### What is expected
For the material below, return exactly the lines starting at the one holding "(370, 407) = (398, 303): white" and ending at the one holding "(606, 300) = (618, 253): brown", counting both as part of the range.

### Source data
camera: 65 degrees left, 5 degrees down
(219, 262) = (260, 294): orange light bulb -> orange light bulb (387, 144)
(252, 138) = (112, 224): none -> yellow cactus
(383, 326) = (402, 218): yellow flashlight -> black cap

--

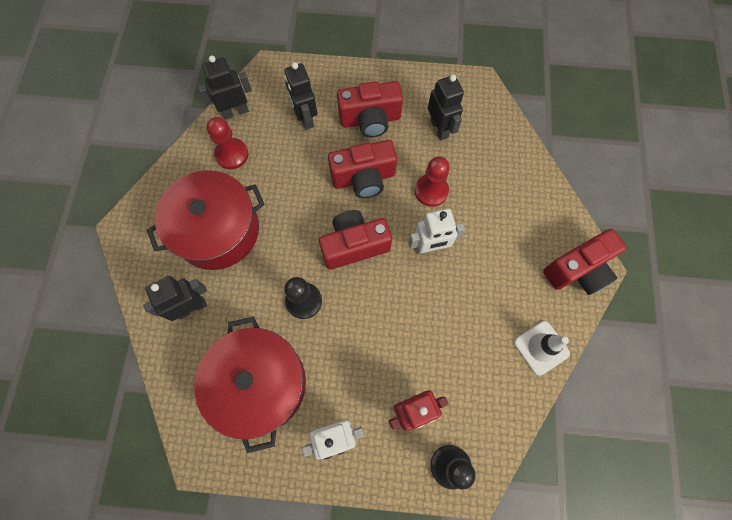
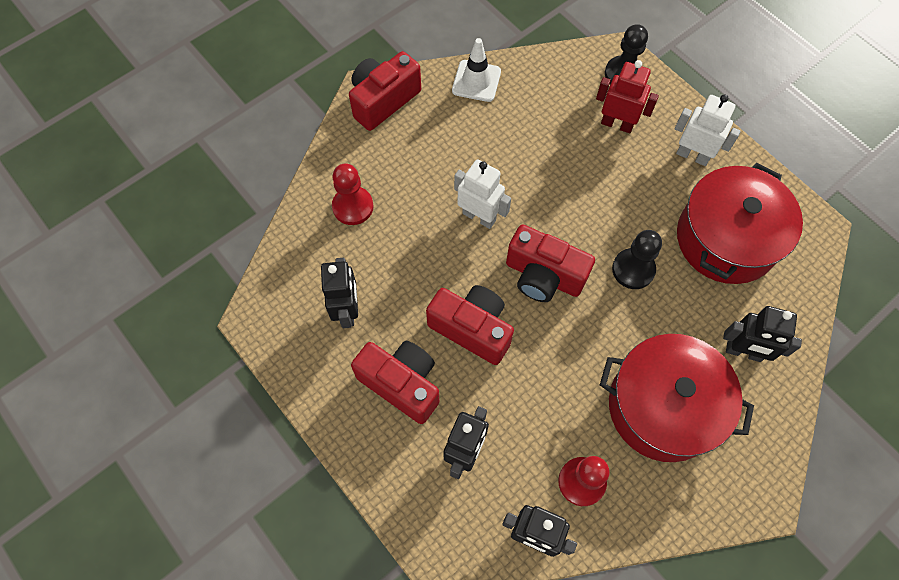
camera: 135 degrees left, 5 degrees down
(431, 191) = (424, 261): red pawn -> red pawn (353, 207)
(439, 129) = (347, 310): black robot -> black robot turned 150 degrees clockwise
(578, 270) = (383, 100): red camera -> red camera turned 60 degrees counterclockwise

---

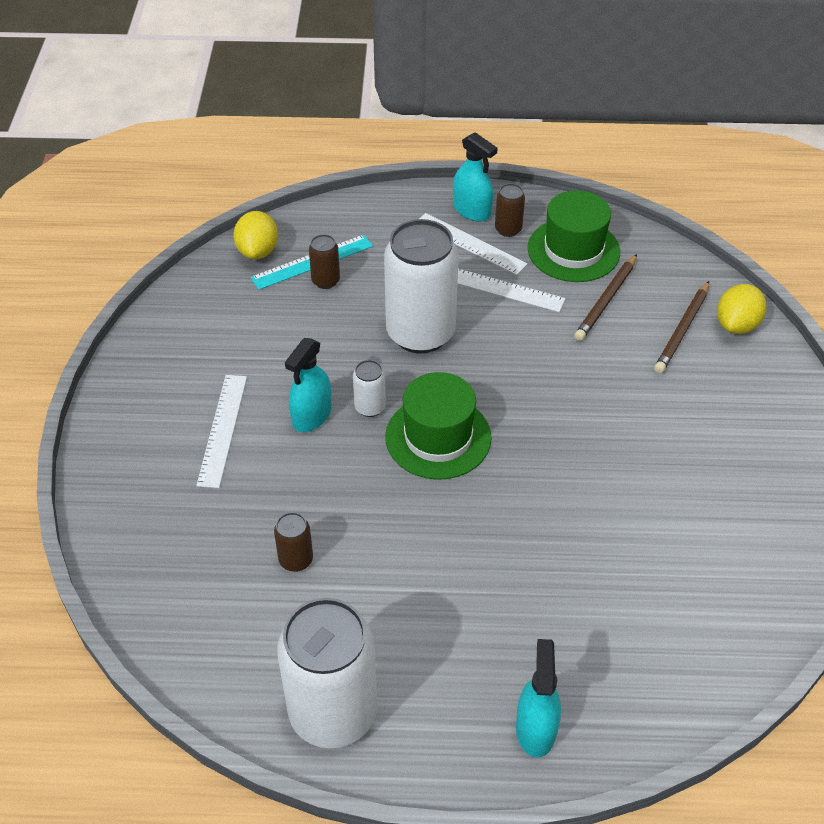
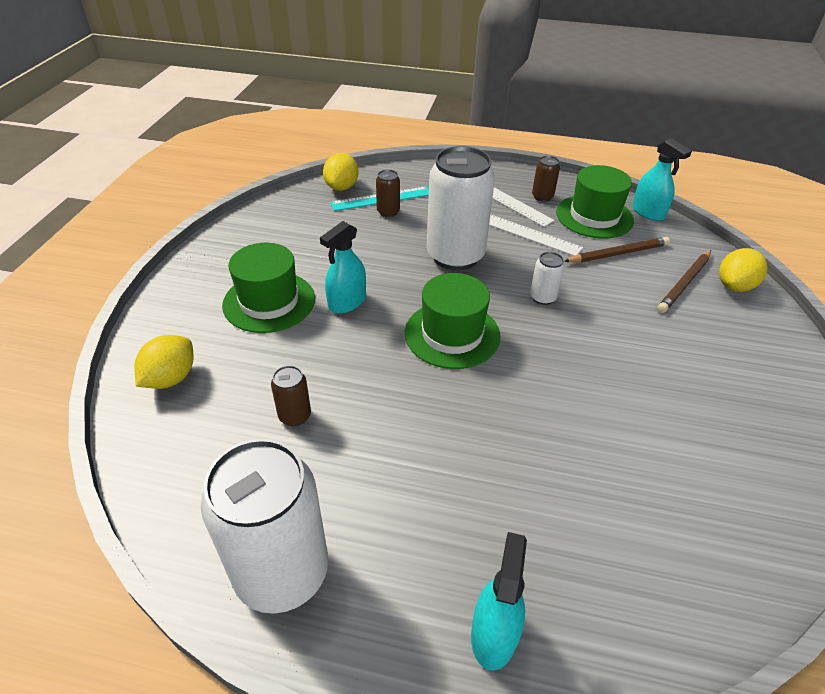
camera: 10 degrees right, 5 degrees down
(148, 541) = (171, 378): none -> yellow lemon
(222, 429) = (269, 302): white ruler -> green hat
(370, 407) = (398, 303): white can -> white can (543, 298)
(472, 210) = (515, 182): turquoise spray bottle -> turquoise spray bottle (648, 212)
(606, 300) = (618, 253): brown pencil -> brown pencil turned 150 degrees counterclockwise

### Answer space
(370, 407) = (398, 303): white can -> white can (543, 298)
(472, 210) = (515, 182): turquoise spray bottle -> turquoise spray bottle (648, 212)
(606, 300) = (618, 253): brown pencil -> brown pencil turned 150 degrees counterclockwise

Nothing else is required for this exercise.